● **TASK INSTRUCTIONS**
In your copy of the data below, reproduce every entry exactly and omit the pictures.

Scene images with change listings:
-------
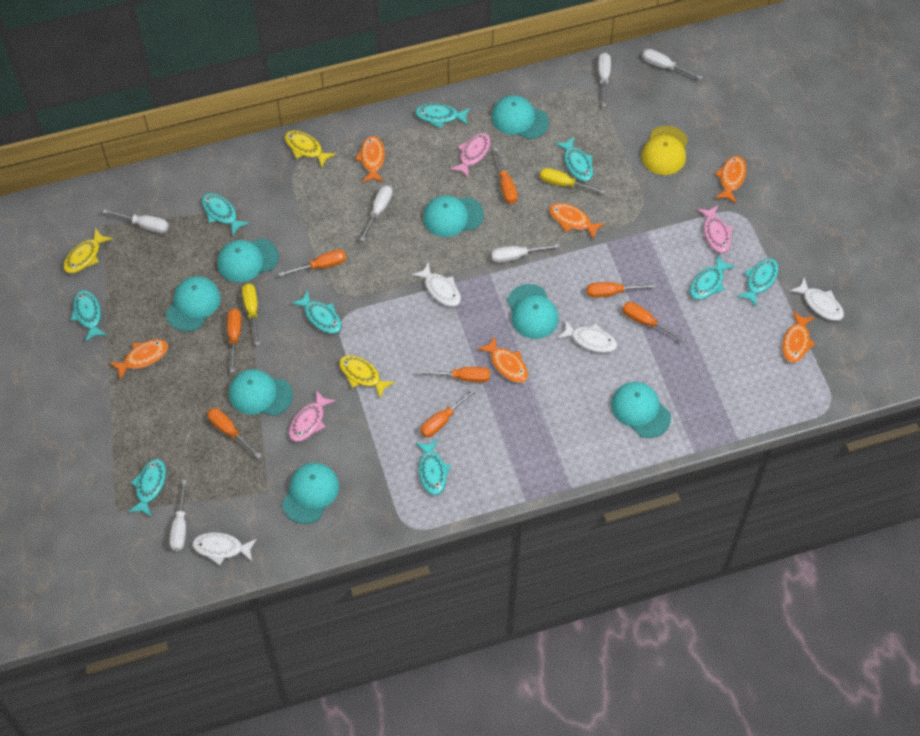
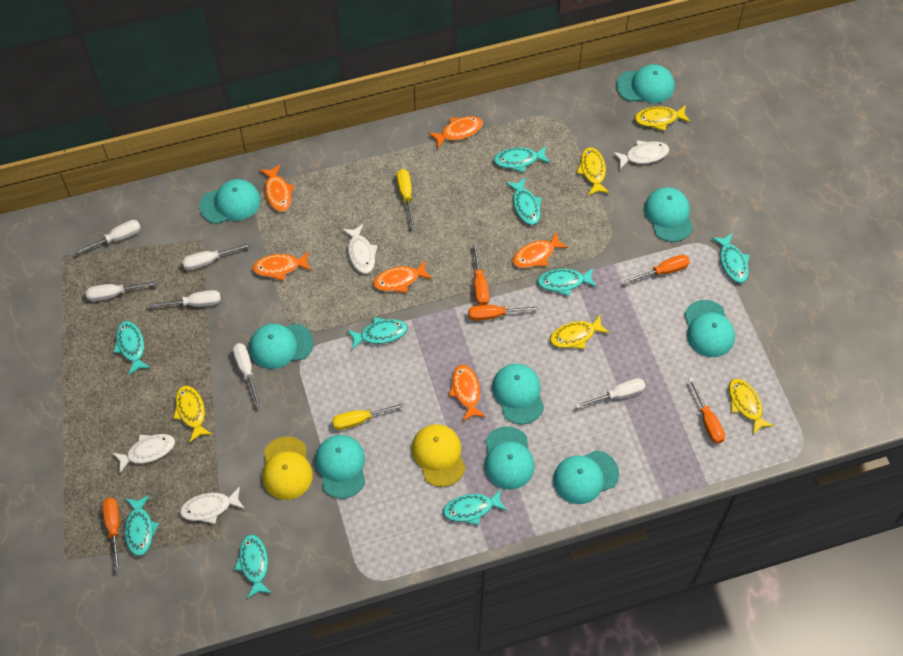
orange screwdriver: 8 -> 5
pink fish: 3 -> 0
turquoise cap: 8 -> 9
yellow cap: 1 -> 2
yellow fish: 3 -> 5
-------
● **TASK ANSWER**
orange screwdriver: 8 -> 5
pink fish: 3 -> 0
turquoise cap: 8 -> 9
yellow cap: 1 -> 2
yellow fish: 3 -> 5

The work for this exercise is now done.